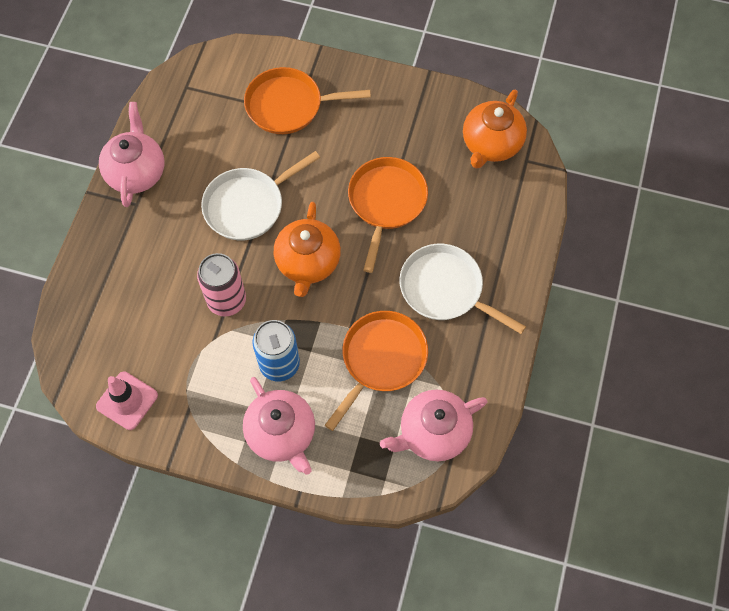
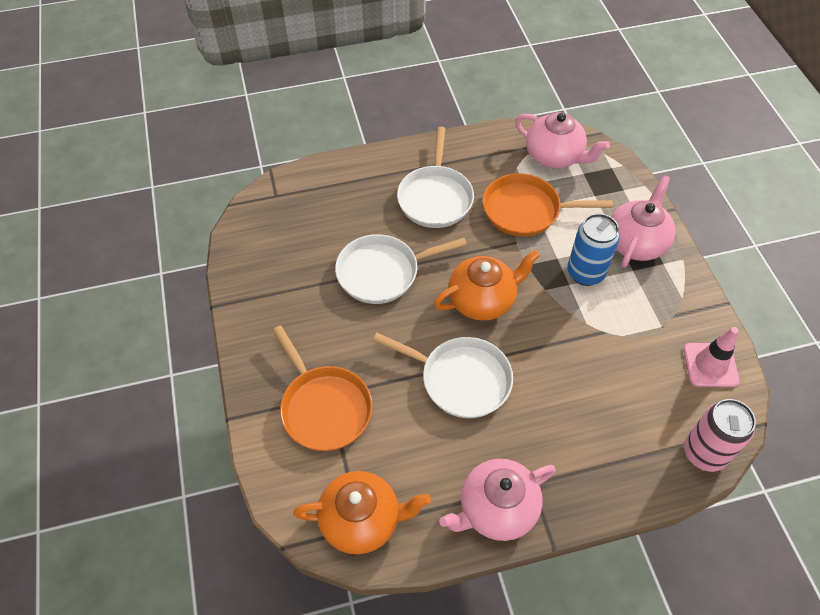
camera: 120 degrees left, 10 degrees down
(227, 301) = (564, 342): pink can -> pink can (704, 453)
(386, 202) = (382, 272): orange pan -> white pan
(491, 144) = (273, 225): orange teapot -> orange teapot (362, 520)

+++

What is required: Would you mind transcribing the material exactly, without the pictures?

Final answer:
camera: 120 degrees left, 10 degrees down
(227, 301) = (564, 342): pink can -> pink can (704, 453)
(386, 202) = (382, 272): orange pan -> white pan
(491, 144) = (273, 225): orange teapot -> orange teapot (362, 520)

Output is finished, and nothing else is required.